» **SHORT EXERCISE**
Extract every line of the records below and reproduce each one verbatim.

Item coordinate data
# # # # # # #

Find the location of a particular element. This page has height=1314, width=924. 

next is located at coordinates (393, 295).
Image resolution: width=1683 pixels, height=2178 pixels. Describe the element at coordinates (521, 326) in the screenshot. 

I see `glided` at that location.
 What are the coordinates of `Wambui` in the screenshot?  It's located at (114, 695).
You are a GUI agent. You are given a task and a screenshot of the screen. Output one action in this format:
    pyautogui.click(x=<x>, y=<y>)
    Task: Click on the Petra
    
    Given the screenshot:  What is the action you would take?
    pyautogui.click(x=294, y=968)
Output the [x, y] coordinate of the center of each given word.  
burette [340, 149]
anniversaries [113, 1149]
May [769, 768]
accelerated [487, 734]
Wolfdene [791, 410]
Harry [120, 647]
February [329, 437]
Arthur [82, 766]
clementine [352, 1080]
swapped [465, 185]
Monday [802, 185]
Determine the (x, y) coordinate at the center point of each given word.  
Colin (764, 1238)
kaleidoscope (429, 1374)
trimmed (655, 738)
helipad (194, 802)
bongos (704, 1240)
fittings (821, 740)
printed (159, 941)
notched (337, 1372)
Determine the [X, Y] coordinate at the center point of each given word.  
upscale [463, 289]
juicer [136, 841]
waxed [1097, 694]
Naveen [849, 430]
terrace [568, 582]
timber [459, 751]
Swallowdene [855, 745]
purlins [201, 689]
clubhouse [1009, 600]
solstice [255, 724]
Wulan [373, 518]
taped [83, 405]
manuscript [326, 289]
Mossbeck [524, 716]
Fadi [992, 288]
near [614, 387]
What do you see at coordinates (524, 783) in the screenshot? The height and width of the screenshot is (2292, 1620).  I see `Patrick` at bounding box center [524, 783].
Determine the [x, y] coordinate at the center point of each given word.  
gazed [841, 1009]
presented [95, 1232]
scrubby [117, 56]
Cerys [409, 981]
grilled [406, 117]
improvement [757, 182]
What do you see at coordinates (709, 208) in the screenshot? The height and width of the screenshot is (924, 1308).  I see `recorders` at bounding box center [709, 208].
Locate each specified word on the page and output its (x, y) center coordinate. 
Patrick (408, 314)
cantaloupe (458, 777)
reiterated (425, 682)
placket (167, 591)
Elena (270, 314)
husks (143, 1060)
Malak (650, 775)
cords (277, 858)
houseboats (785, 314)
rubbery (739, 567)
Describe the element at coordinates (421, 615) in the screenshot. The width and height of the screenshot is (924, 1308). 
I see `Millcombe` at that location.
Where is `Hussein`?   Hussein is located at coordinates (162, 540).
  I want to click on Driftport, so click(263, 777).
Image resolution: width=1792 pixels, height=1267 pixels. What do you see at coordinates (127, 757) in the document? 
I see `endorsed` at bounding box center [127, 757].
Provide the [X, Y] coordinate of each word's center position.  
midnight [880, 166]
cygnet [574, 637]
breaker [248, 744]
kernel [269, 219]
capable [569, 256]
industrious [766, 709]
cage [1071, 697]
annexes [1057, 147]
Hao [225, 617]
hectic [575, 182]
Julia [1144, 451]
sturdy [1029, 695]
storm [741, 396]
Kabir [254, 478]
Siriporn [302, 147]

# # # # # # #

» **TASK RESPONSE**
Find the location of a particular element. This page has height=1314, width=924. 

next is located at coordinates (393, 295).
Image resolution: width=1683 pixels, height=2178 pixels. Describe the element at coordinates (521, 326) in the screenshot. 

I see `glided` at that location.
 What are the coordinates of `Wambui` in the screenshot?  It's located at (114, 695).
You are a GUI agent. You are given a task and a screenshot of the screen. Output one action in this format:
    pyautogui.click(x=<x>, y=<y>)
    Task: Click on the Petra
    
    Given the screenshot:  What is the action you would take?
    pyautogui.click(x=294, y=968)
Output the [x, y] coordinate of the center of each given word.  
burette [340, 149]
anniversaries [113, 1149]
May [769, 768]
accelerated [487, 734]
Wolfdene [791, 410]
Harry [120, 647]
February [329, 437]
Arthur [82, 766]
clementine [352, 1080]
swapped [465, 185]
Monday [802, 185]
Determine the (x, y) coordinate at the center point of each given word.  
Colin (764, 1238)
kaleidoscope (429, 1374)
trimmed (655, 738)
helipad (194, 802)
bongos (704, 1240)
fittings (821, 740)
printed (159, 941)
notched (337, 1372)
Determine the [X, Y] coordinate at the center point of each given word.  
upscale [463, 289]
juicer [136, 841]
waxed [1097, 694]
Naveen [849, 430]
terrace [568, 582]
timber [459, 751]
Swallowdene [855, 745]
purlins [201, 689]
clubhouse [1009, 600]
solstice [255, 724]
Wulan [373, 518]
taped [83, 405]
manuscript [326, 289]
Mossbeck [524, 716]
Fadi [992, 288]
near [614, 387]
What do you see at coordinates (524, 783) in the screenshot? The height and width of the screenshot is (2292, 1620).  I see `Patrick` at bounding box center [524, 783].
Determine the [x, y] coordinate at the center point of each given word.  
gazed [841, 1009]
presented [95, 1232]
scrubby [117, 56]
Cerys [409, 981]
grilled [406, 117]
improvement [757, 182]
What do you see at coordinates (709, 208) in the screenshot? The height and width of the screenshot is (924, 1308).  I see `recorders` at bounding box center [709, 208].
Locate each specified word on the page and output its (x, y) center coordinate. 
Patrick (408, 314)
cantaloupe (458, 777)
reiterated (425, 682)
placket (167, 591)
Elena (270, 314)
husks (143, 1060)
Malak (650, 775)
cords (277, 858)
houseboats (785, 314)
rubbery (739, 567)
Describe the element at coordinates (421, 615) in the screenshot. The width and height of the screenshot is (924, 1308). 
I see `Millcombe` at that location.
Where is `Hussein`?   Hussein is located at coordinates (162, 540).
  I want to click on Driftport, so click(263, 777).
Image resolution: width=1792 pixels, height=1267 pixels. What do you see at coordinates (127, 757) in the document? 
I see `endorsed` at bounding box center [127, 757].
Provide the [X, Y] coordinate of each word's center position.  
midnight [880, 166]
cygnet [574, 637]
breaker [248, 744]
kernel [269, 219]
capable [569, 256]
industrious [766, 709]
cage [1071, 697]
annexes [1057, 147]
Hao [225, 617]
hectic [575, 182]
Julia [1144, 451]
sturdy [1029, 695]
storm [741, 396]
Kabir [254, 478]
Siriporn [302, 147]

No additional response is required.